In the entries that follow, the first line to write out is the one containing "pink capsule: [159,83,225,154]", and the last is the one containing "orange carrot: [324,299,412,340]". Reproduce that stretch exactly, with nothing before or after it.

::: Records for processing

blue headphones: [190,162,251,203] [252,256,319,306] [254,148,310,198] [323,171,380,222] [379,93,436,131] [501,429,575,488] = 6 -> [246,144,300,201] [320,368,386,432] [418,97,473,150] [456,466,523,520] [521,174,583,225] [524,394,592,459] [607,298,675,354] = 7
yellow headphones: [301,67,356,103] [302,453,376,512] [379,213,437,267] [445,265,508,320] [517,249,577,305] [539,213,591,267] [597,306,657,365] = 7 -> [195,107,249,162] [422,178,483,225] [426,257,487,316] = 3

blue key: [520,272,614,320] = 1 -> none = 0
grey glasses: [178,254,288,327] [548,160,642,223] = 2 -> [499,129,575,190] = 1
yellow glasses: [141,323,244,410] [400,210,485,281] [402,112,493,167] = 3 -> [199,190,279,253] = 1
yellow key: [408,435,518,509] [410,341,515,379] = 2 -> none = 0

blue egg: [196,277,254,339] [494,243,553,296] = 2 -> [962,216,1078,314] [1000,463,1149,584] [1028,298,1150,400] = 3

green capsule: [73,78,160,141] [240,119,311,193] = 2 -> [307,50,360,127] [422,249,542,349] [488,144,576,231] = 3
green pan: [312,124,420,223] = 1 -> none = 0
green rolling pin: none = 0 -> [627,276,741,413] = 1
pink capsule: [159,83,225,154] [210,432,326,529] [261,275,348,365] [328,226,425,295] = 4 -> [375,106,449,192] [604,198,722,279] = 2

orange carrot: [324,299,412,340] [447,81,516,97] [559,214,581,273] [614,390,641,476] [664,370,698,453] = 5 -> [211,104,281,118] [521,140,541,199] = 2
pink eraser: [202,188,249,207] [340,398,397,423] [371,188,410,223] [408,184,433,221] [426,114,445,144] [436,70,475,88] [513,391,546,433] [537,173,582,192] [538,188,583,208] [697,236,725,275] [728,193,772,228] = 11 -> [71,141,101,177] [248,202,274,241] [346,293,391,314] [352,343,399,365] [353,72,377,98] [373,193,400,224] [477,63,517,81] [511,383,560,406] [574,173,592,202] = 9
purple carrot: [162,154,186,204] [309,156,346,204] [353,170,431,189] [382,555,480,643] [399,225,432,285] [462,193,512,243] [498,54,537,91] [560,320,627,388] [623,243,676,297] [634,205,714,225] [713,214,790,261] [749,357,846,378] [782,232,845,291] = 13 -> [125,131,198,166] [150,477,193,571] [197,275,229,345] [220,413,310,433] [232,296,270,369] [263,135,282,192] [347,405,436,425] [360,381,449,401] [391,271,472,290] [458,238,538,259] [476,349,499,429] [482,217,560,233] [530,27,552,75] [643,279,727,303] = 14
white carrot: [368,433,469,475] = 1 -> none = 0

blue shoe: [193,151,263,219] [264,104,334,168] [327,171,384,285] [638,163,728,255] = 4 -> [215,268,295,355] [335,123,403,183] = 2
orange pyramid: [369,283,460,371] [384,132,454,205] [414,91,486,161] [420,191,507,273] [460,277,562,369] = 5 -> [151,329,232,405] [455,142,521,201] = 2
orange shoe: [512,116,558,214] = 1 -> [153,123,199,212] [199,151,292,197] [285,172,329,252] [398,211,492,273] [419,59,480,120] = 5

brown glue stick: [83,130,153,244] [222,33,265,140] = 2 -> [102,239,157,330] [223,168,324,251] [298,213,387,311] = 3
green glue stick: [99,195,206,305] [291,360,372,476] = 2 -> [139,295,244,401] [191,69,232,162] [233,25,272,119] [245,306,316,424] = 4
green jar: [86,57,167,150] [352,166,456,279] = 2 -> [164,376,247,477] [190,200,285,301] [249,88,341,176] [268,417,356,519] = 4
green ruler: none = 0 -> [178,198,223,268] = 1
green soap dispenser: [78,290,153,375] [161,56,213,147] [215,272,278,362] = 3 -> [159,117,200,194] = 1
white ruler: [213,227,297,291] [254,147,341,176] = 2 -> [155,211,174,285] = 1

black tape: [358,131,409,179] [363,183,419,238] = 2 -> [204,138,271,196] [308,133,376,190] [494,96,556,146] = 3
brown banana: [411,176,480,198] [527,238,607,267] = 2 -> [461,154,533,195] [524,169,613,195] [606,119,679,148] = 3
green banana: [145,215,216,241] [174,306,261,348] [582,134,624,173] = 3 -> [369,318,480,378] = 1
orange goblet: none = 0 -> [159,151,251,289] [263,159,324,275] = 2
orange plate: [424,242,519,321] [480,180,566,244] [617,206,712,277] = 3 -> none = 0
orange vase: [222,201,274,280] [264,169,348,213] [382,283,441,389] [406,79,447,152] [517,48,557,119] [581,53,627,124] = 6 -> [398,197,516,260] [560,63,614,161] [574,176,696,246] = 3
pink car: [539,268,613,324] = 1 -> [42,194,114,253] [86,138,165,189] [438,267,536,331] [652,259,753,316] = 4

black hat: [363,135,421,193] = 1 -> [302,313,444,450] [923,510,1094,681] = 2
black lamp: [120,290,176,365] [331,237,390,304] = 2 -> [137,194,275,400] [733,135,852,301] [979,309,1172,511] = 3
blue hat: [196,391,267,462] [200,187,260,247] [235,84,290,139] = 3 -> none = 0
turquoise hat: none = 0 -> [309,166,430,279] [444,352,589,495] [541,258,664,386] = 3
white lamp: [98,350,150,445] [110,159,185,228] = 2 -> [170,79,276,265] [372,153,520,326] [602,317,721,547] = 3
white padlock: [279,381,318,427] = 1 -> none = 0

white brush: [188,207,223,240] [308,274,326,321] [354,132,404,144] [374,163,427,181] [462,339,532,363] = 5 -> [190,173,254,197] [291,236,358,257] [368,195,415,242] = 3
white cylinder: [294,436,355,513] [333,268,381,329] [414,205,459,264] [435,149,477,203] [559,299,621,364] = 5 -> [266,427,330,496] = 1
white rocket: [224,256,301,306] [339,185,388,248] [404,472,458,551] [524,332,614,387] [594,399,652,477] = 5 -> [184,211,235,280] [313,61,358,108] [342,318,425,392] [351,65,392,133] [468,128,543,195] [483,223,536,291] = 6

::::::

▸ Task output
pink capsule: [159,83,225,154] [210,432,326,529] [261,275,348,365] [328,226,425,295] = 4 -> [375,106,449,192] [604,198,722,279] = 2

orange carrot: [324,299,412,340] [447,81,516,97] [559,214,581,273] [614,390,641,476] [664,370,698,453] = 5 -> [211,104,281,118] [521,140,541,199] = 2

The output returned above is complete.